◆ What the task asks: Copy every record below exactly as written, but leave out the pictures.

BEGIN

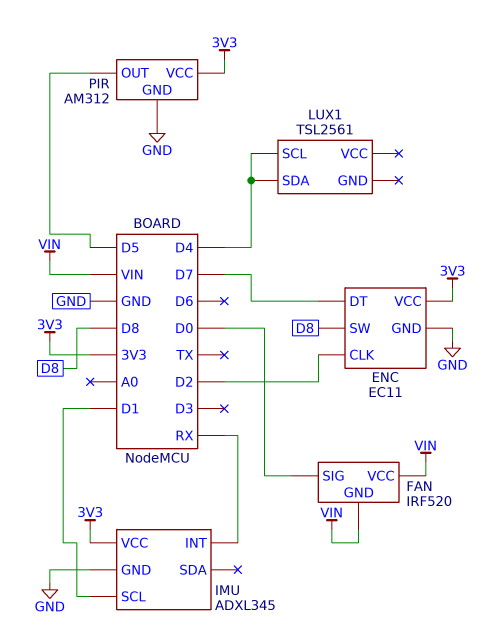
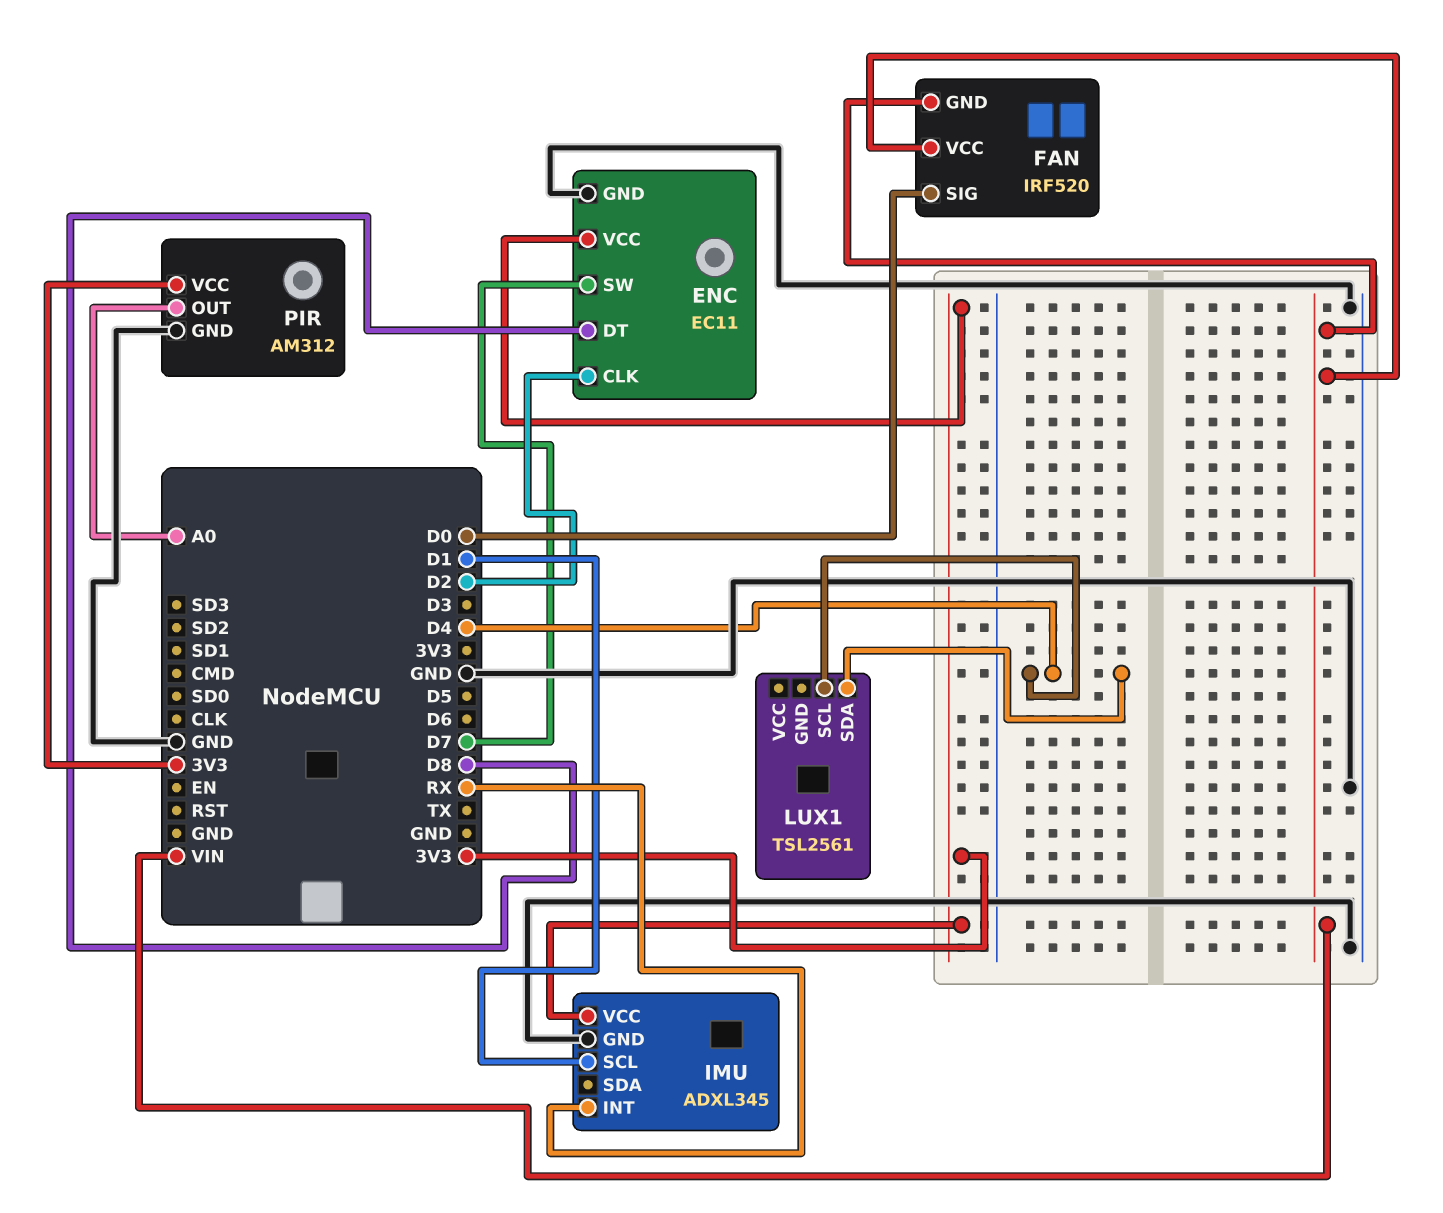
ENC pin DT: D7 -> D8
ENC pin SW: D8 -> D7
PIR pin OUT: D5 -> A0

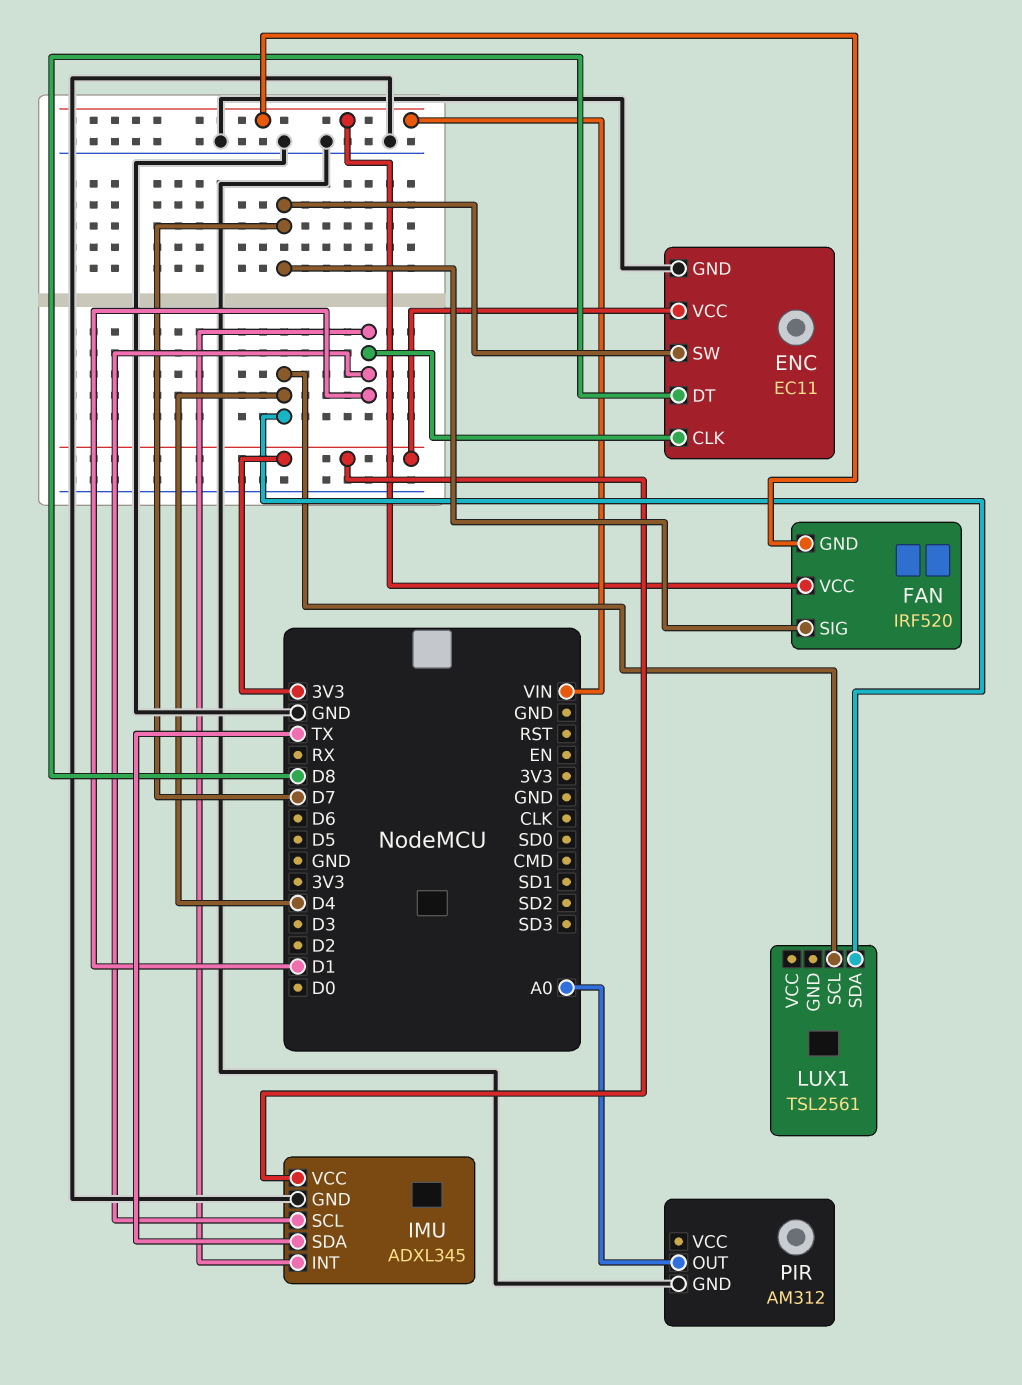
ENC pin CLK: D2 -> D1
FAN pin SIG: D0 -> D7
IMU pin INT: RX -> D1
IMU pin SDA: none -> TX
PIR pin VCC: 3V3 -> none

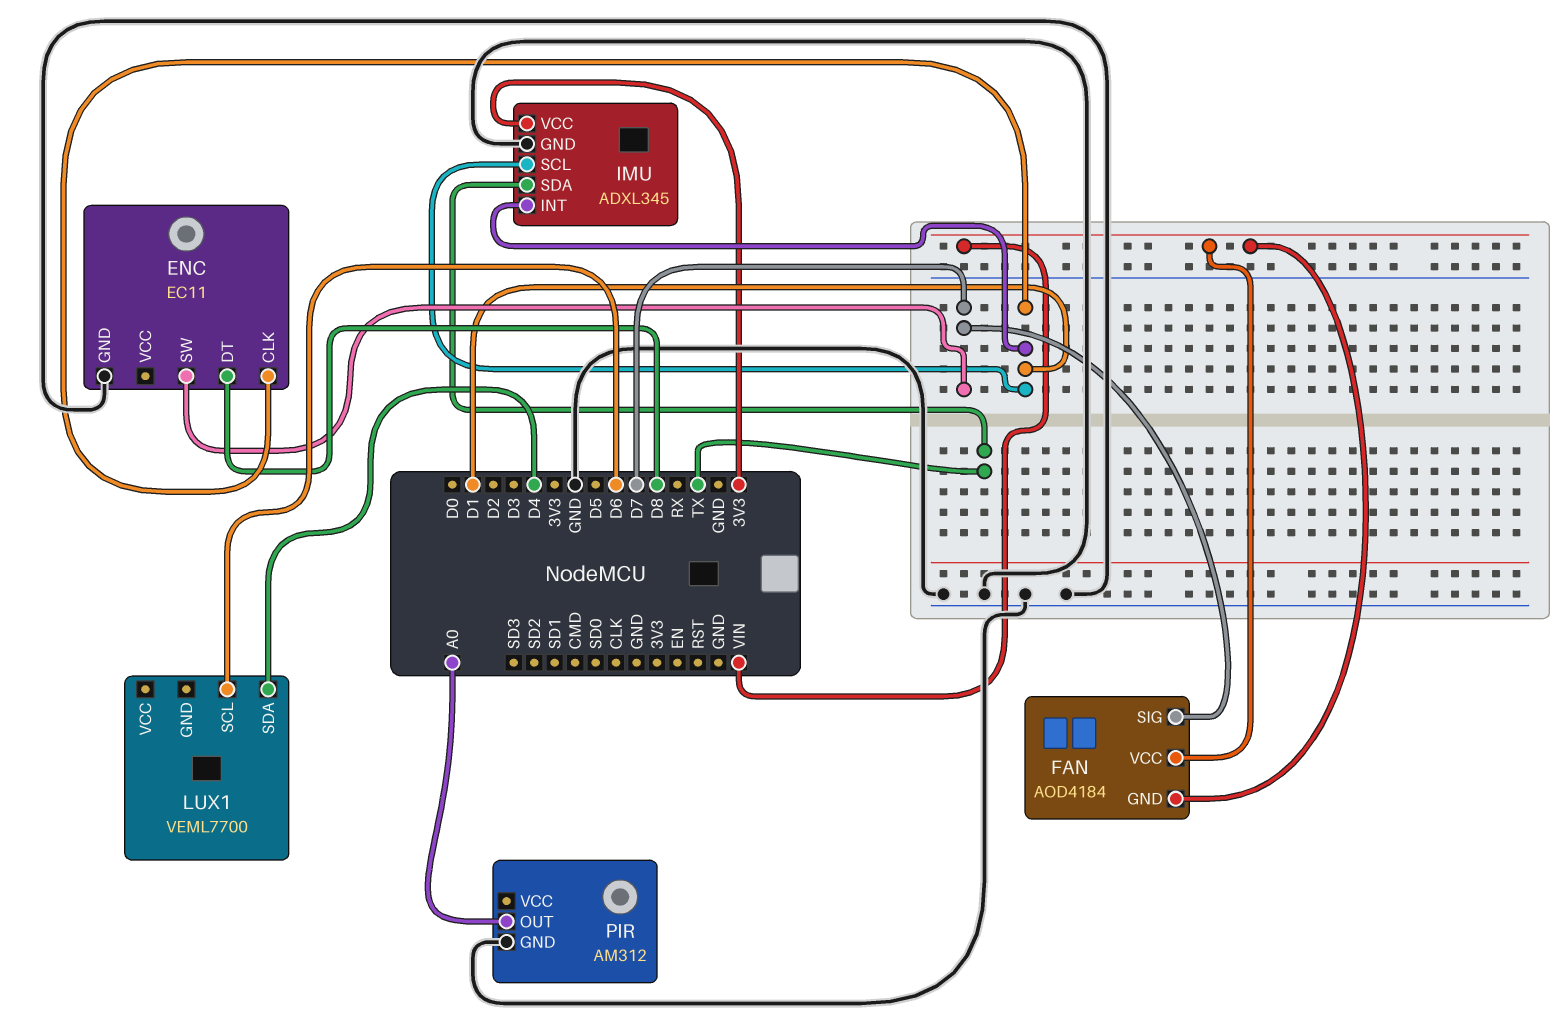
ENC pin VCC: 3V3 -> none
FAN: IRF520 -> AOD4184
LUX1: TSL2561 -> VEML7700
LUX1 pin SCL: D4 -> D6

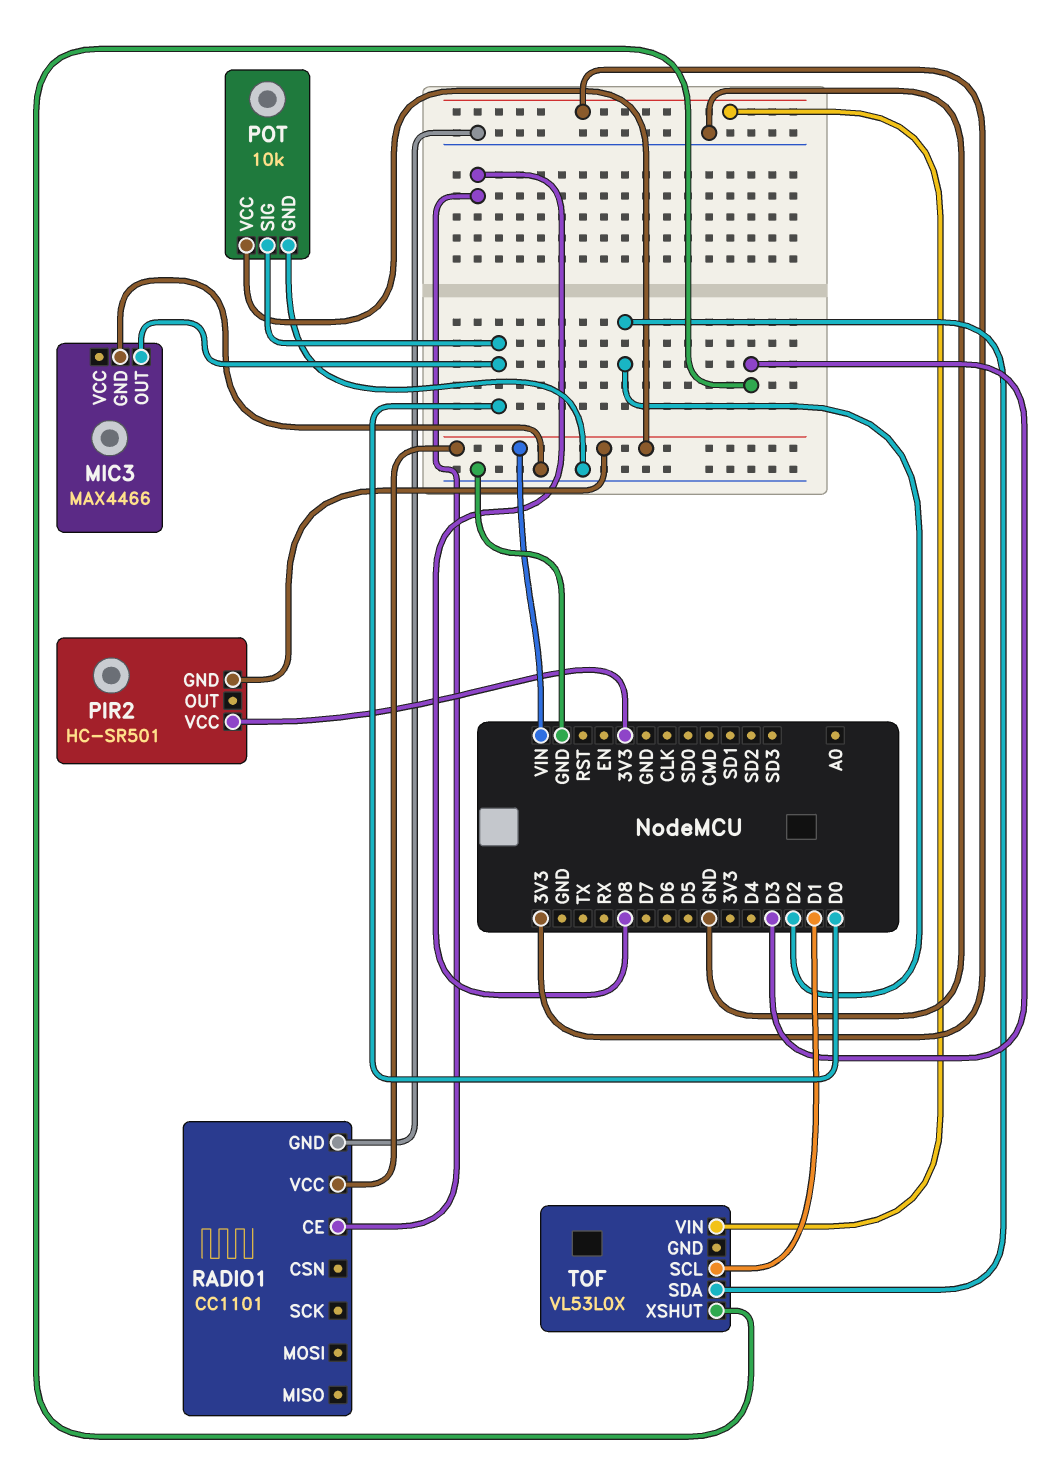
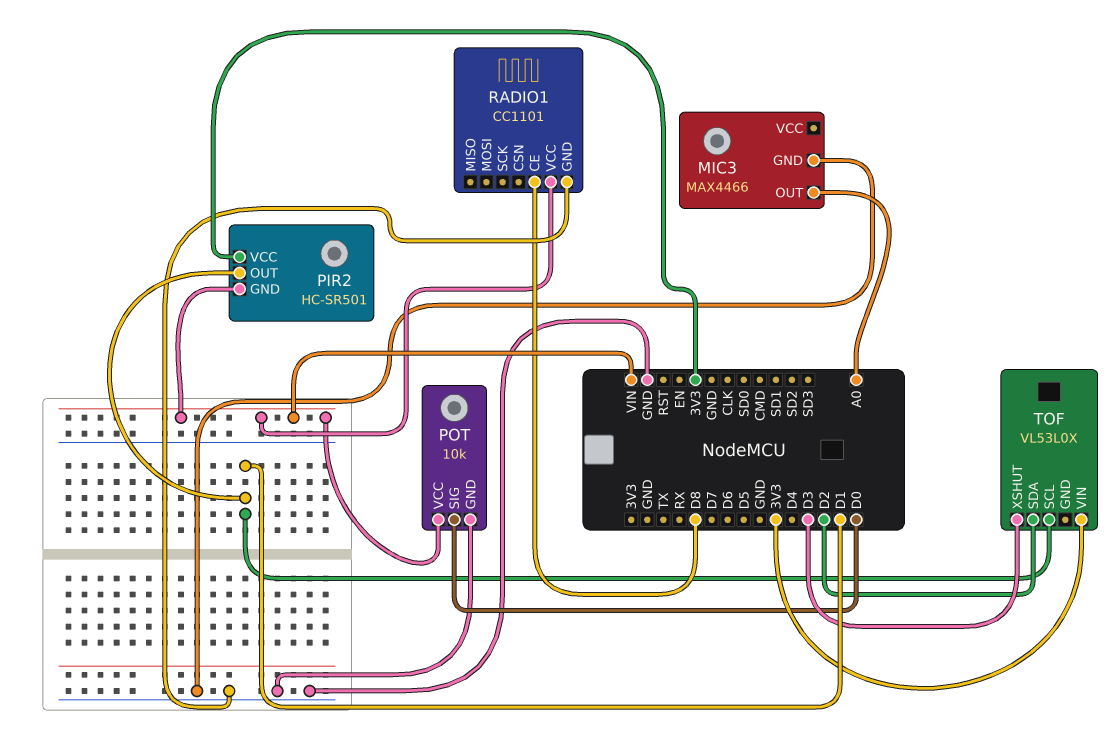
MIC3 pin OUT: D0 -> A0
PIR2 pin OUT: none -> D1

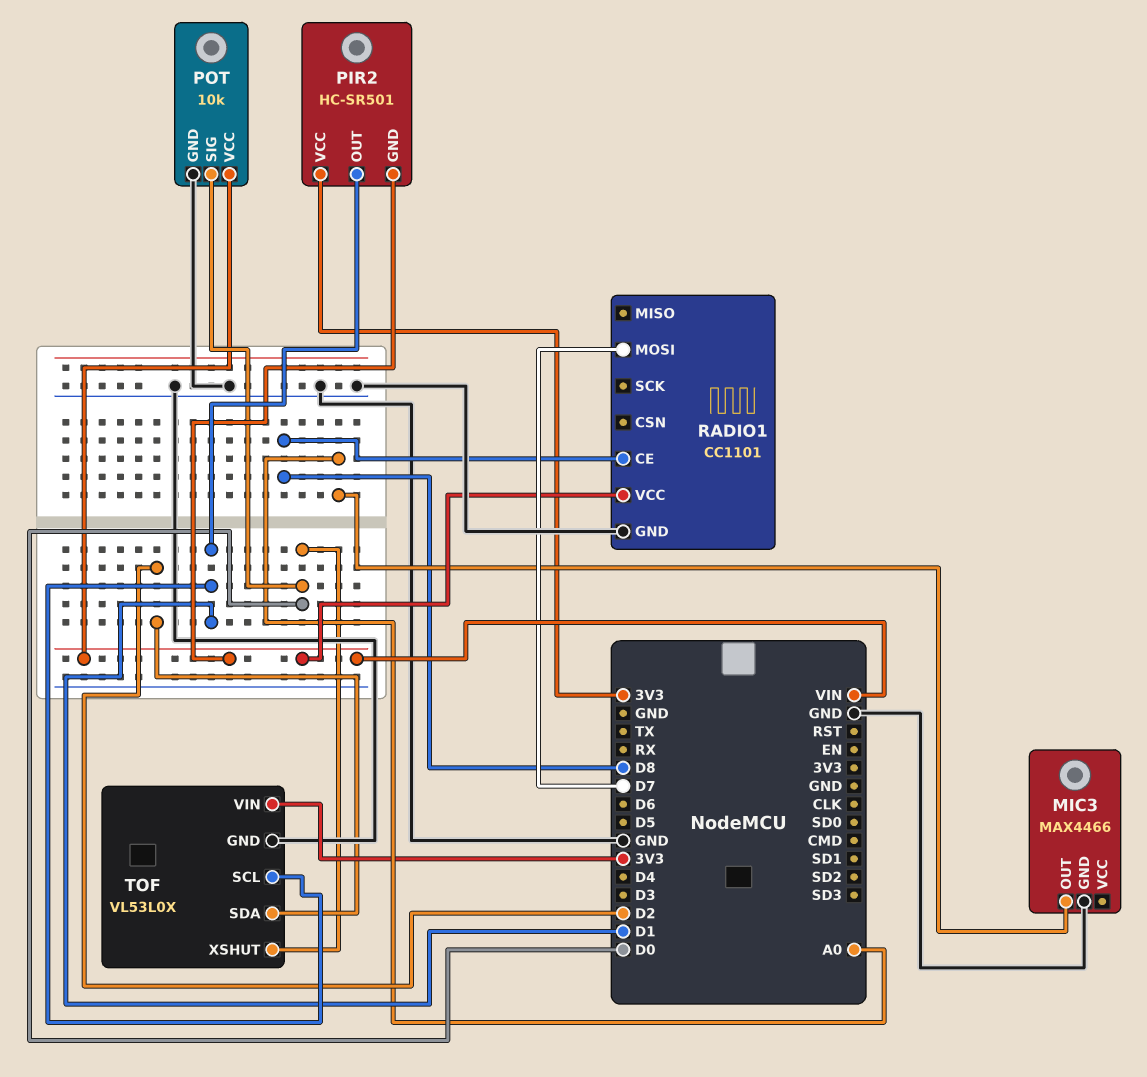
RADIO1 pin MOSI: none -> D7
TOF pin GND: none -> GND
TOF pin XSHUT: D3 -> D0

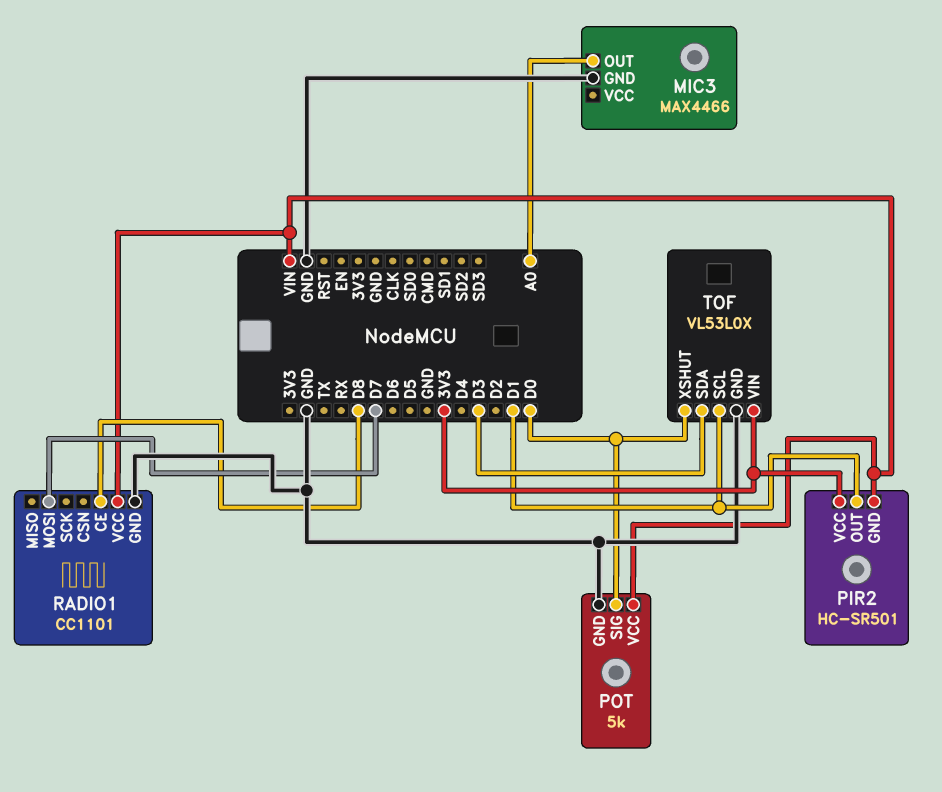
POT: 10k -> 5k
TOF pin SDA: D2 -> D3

END

◆ Response:
ENC pin DT: D7 -> D8
ENC pin SW: D8 -> D7
PIR pin OUT: D5 -> A0

ENC pin CLK: D2 -> D1
FAN pin SIG: D0 -> D7
IMU pin INT: RX -> D1
IMU pin SDA: none -> TX
PIR pin VCC: 3V3 -> none

ENC pin VCC: 3V3 -> none
FAN: IRF520 -> AOD4184
LUX1: TSL2561 -> VEML7700
LUX1 pin SCL: D4 -> D6

MIC3 pin OUT: D0 -> A0
PIR2 pin OUT: none -> D1

RADIO1 pin MOSI: none -> D7
TOF pin GND: none -> GND
TOF pin XSHUT: D3 -> D0

POT: 10k -> 5k
TOF pin SDA: D2 -> D3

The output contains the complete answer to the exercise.